++++ TASK INPUTS

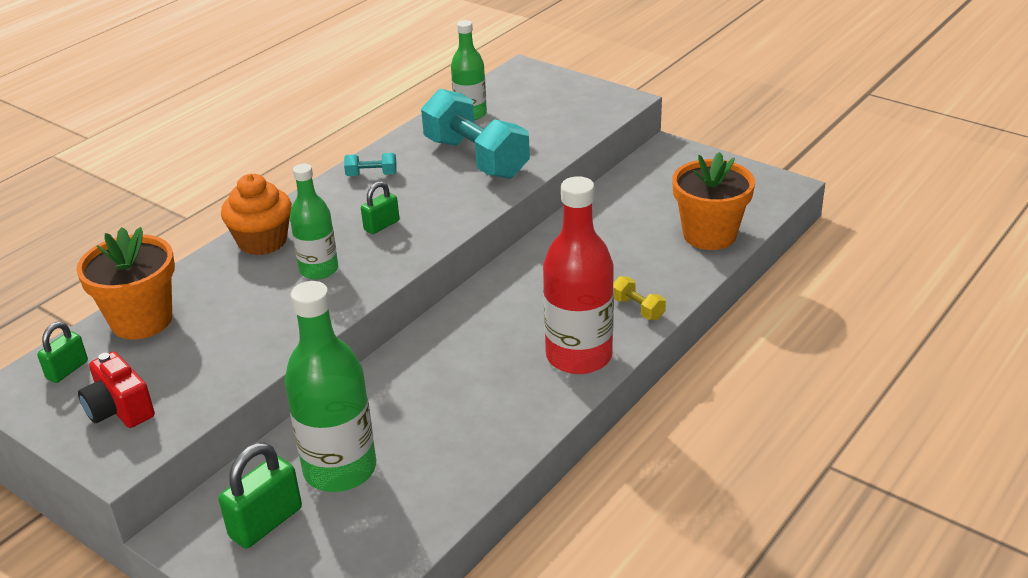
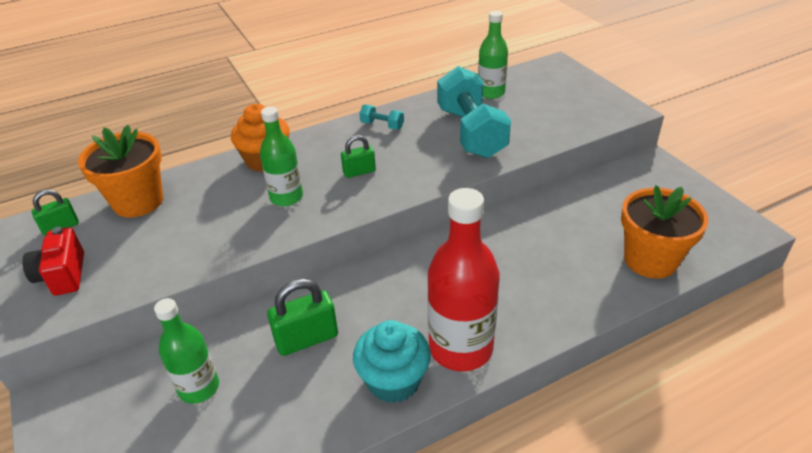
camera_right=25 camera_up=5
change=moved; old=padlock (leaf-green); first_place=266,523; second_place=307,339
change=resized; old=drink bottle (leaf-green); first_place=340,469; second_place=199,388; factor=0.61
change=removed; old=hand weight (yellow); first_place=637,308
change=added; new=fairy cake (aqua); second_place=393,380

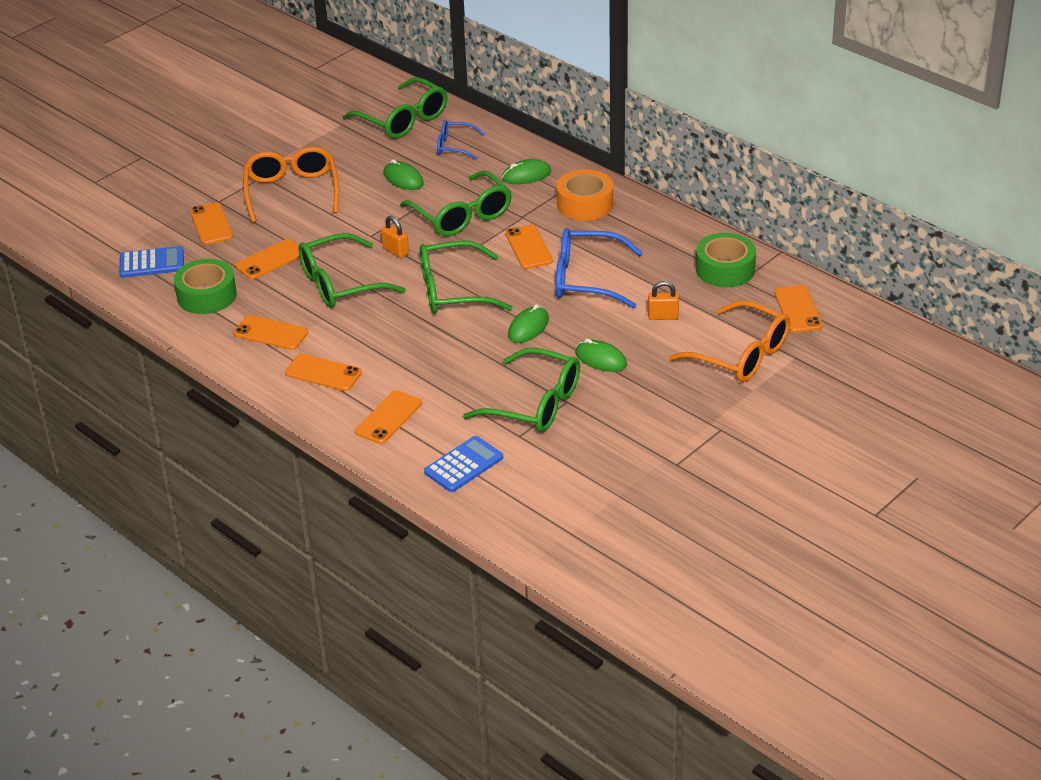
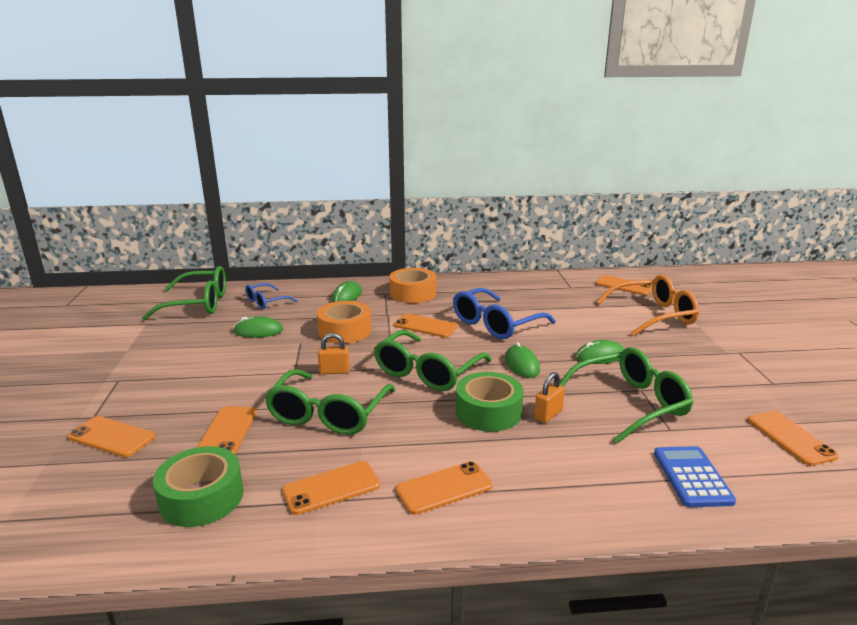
camera_right=-50 camera_up=-15
change=removed; old=calculator (royal blue); first_place=152,263
change=removed; old=glasses (orange-coloured); first_place=292,191
change=moved; old=phone (orange-coloured); first_place=388,417; second_place=790,438
change=replaced; old=glasses (leaf-green); new=roll of tape (orange-coloured); first_place=462,216; second_place=345,331
change=moved; old=padlock (orange-coloured); first_place=663,316; second_place=548,415
change=moved; old=roll of tape (leaf-green); first_place=725,269; second_place=488,412

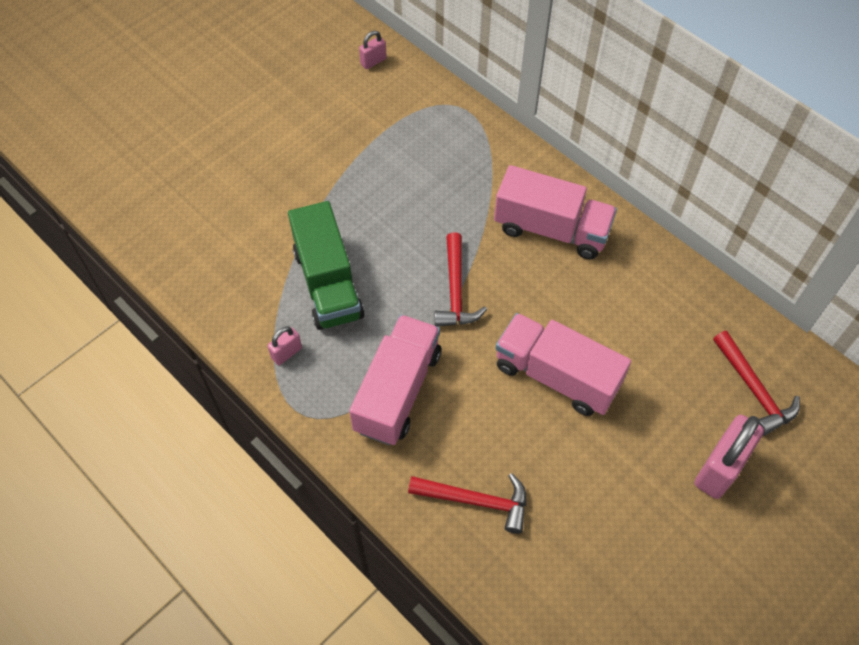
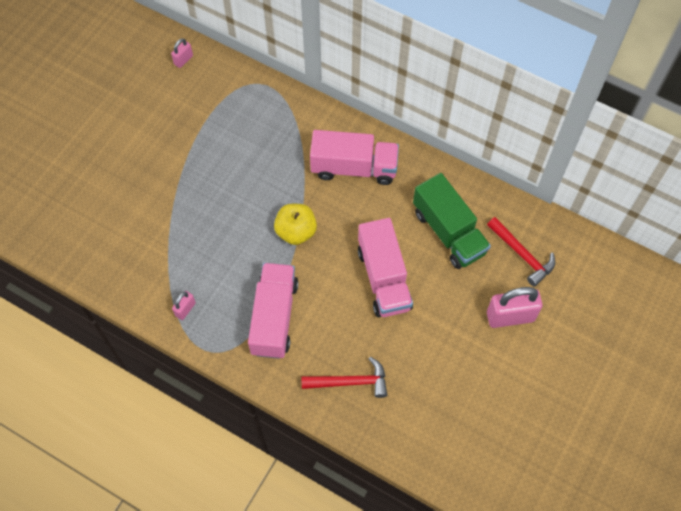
camera_right=-15 camera_up=5
change=moved; old=lorry (leaf-green); first_place=328,283; second_place=448,232
change=replaced; old=carpenter's hammer (red); new=apple (yellow); first_place=455,290; second_place=296,231
change=turned; old=lorry (rosy); first_place=556,376; second_place=384,278; degrees=-120
change=turned; old=padlock (rosy); first_place=719,468; second_place=510,316; degrees=60

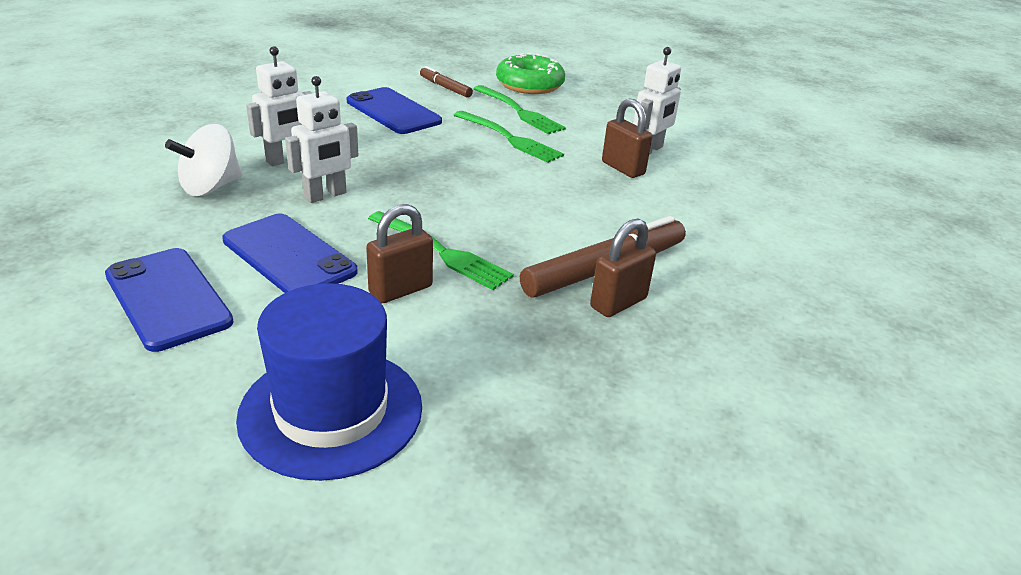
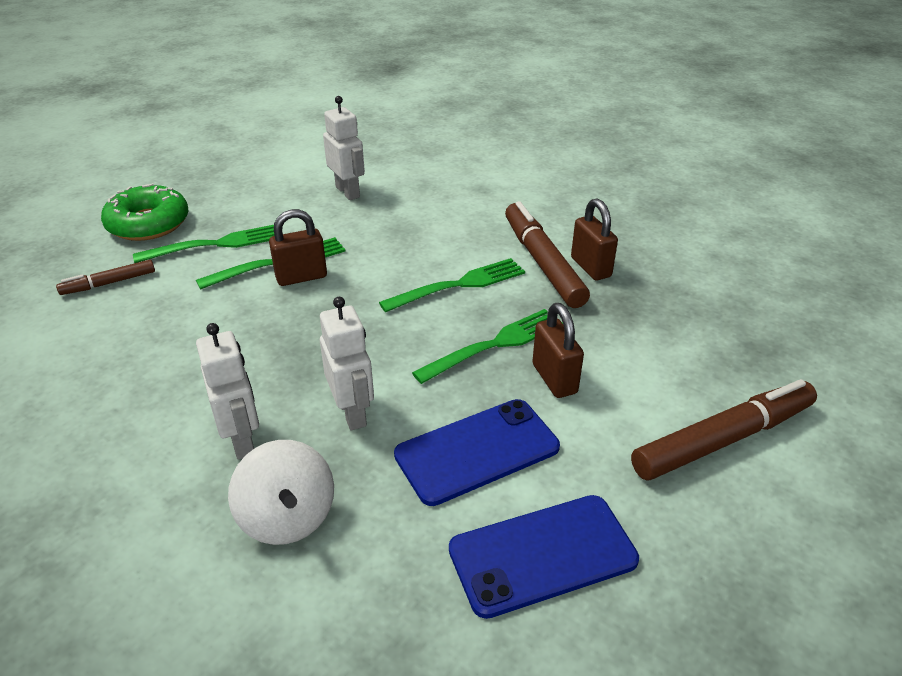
camera_right=-70 camera_up=5
change=replaced; old=tall hat (royal blue); new=felt pen (brown); first_place=331,411; second_place=723,439
change=removed; old=phone (royal blue); first_place=393,111
change=moved; old=padlock (brown); first_place=623,168; second_place=301,277
change=added; new=table fork (leaf-green); second_place=459,285

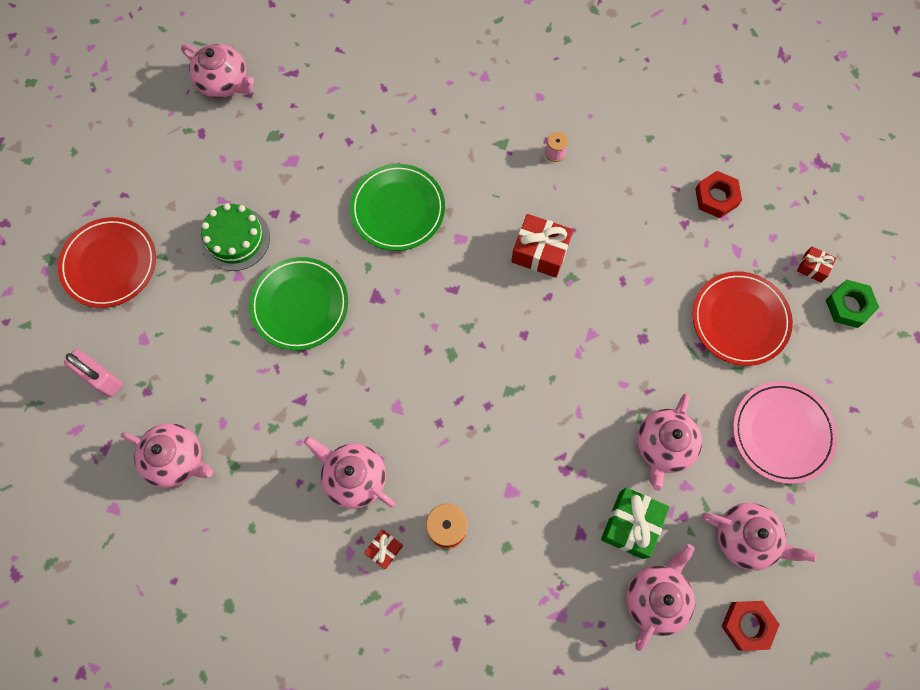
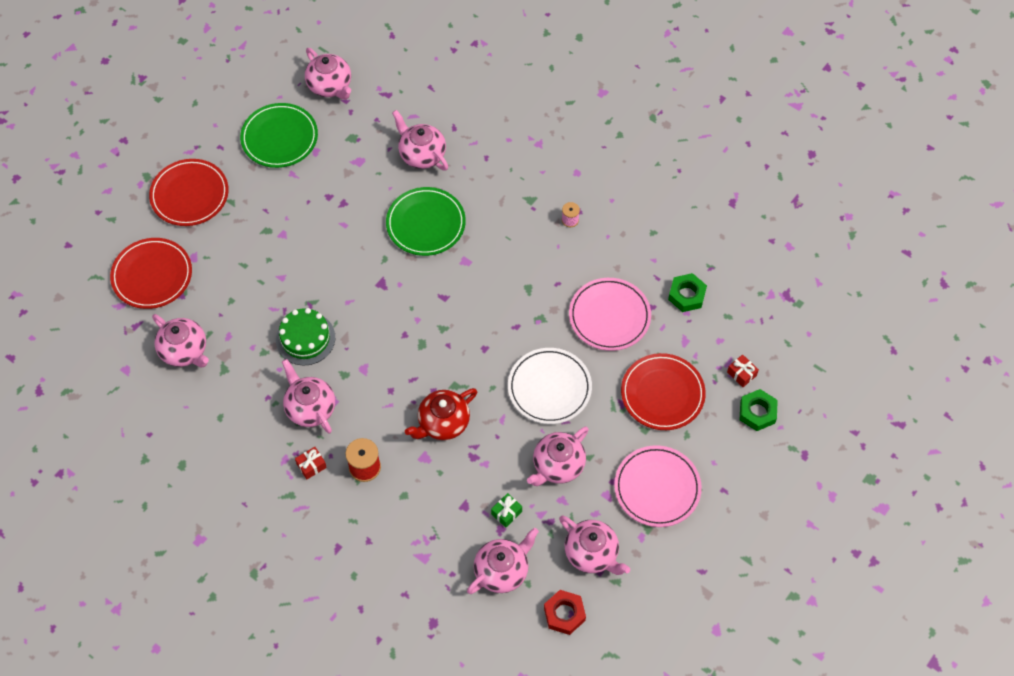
camera_right=20 camera_up=-10
change=replaced; old=padlock (rosy); new=dinner plate (red); first_place=101,378; second_place=152,275
change=moved; old=gateau (leaf-green); first_place=235,239; second_place=305,338
change=moved; old=dinner plate (leaf-green); first_place=300,305; second_place=279,138
change=removed; old=wrapped gift (red); first_place=540,252
change=resized; old=wrapped gift (leaf-green); first_place=631,525; second_place=506,513; factor=0.55
change=recoloured; old=nut (red); new=nut (leaf-green); first_place=716,197; second_place=686,295
change=added; new=tea pot (rosy); second_place=421,154
change=added; new=tea pot (red); second_place=442,423
change=added; new=dinner plate (pure white); second_place=549,388
change=added; new=dinner plate (rosy); second_place=609,316

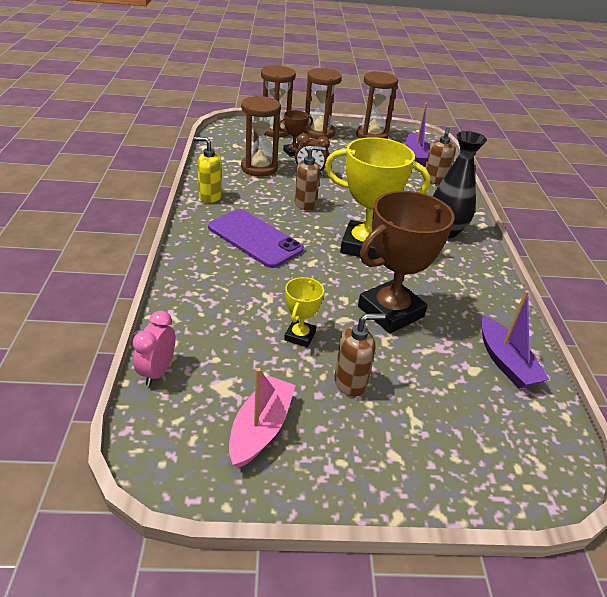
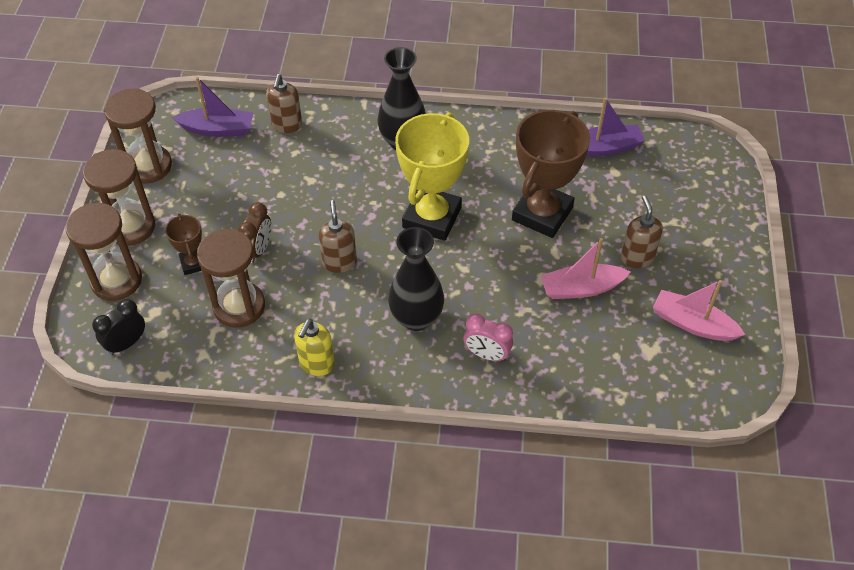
camera_right=-80 camera_up=15
change=moved; old=bedside clock (rosy); first_place=157,371; second_place=487,354
change=replaced; old=phone (violet); new=flower vase (ebony); first_place=254,238; second_place=416,318
change=replaced; old=prize cup (yellow); new=sailboat (rosy); first_place=300,336; second_place=581,288
change=turned; old=prize cup (brown); first_place=390,311; second_place=542,214; degrees=60
change=turned; old=pump bottle (brown); first_place=434,180; second_place=286,125; degrees=75
change=added; new=bedside clock (ebony); second_place=126,343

++++++++

:: WHAT THIS TASK INVOLVES ::
Transcribe the listing word for word, but keep its pictures out of the copy.

:: EXERCISE RESULT ::
camera_right=25 camera_up=5
change=moved; old=padlock (leaf-green); first_place=266,523; second_place=307,339
change=resized; old=drink bottle (leaf-green); first_place=340,469; second_place=199,388; factor=0.61
change=removed; old=hand weight (yellow); first_place=637,308
change=added; new=fairy cake (aqua); second_place=393,380

camera_right=-50 camera_up=-15
change=removed; old=calculator (royal blue); first_place=152,263
change=removed; old=glasses (orange-coloured); first_place=292,191
change=moved; old=phone (orange-coloured); first_place=388,417; second_place=790,438
change=replaced; old=glasses (leaf-green); new=roll of tape (orange-coloured); first_place=462,216; second_place=345,331
change=moved; old=padlock (orange-coloured); first_place=663,316; second_place=548,415
change=moved; old=roll of tape (leaf-green); first_place=725,269; second_place=488,412

camera_right=-15 camera_up=5
change=moved; old=lorry (leaf-green); first_place=328,283; second_place=448,232
change=replaced; old=carpenter's hammer (red); new=apple (yellow); first_place=455,290; second_place=296,231
change=turned; old=lorry (rosy); first_place=556,376; second_place=384,278; degrees=-120
change=turned; old=padlock (rosy); first_place=719,468; second_place=510,316; degrees=60

camera_right=-70 camera_up=5
change=replaced; old=tall hat (royal blue); new=felt pen (brown); first_place=331,411; second_place=723,439
change=removed; old=phone (royal blue); first_place=393,111
change=moved; old=padlock (brown); first_place=623,168; second_place=301,277
change=added; new=table fork (leaf-green); second_place=459,285

camera_right=20 camera_up=-10
change=replaced; old=padlock (rosy); new=dinner plate (red); first_place=101,378; second_place=152,275
change=moved; old=gateau (leaf-green); first_place=235,239; second_place=305,338
change=moved; old=dinner plate (leaf-green); first_place=300,305; second_place=279,138
change=removed; old=wrapped gift (red); first_place=540,252
change=resized; old=wrapped gift (leaf-green); first_place=631,525; second_place=506,513; factor=0.55
change=recoloured; old=nut (red); new=nut (leaf-green); first_place=716,197; second_place=686,295
change=added; new=tea pot (rosy); second_place=421,154
change=added; new=tea pot (red); second_place=442,423
change=added; new=dinner plate (pure white); second_place=549,388
change=added; new=dinner plate (rosy); second_place=609,316

camera_right=-80 camera_up=15
change=moved; old=bedside clock (rosy); first_place=157,371; second_place=487,354
change=replaced; old=phone (violet); new=flower vase (ebony); first_place=254,238; second_place=416,318
change=replaced; old=prize cup (yellow); new=sailboat (rosy); first_place=300,336; second_place=581,288
change=turned; old=prize cup (brown); first_place=390,311; second_place=542,214; degrees=60
change=turned; old=pump bottle (brown); first_place=434,180; second_place=286,125; degrees=75
change=added; new=bedside clock (ebony); second_place=126,343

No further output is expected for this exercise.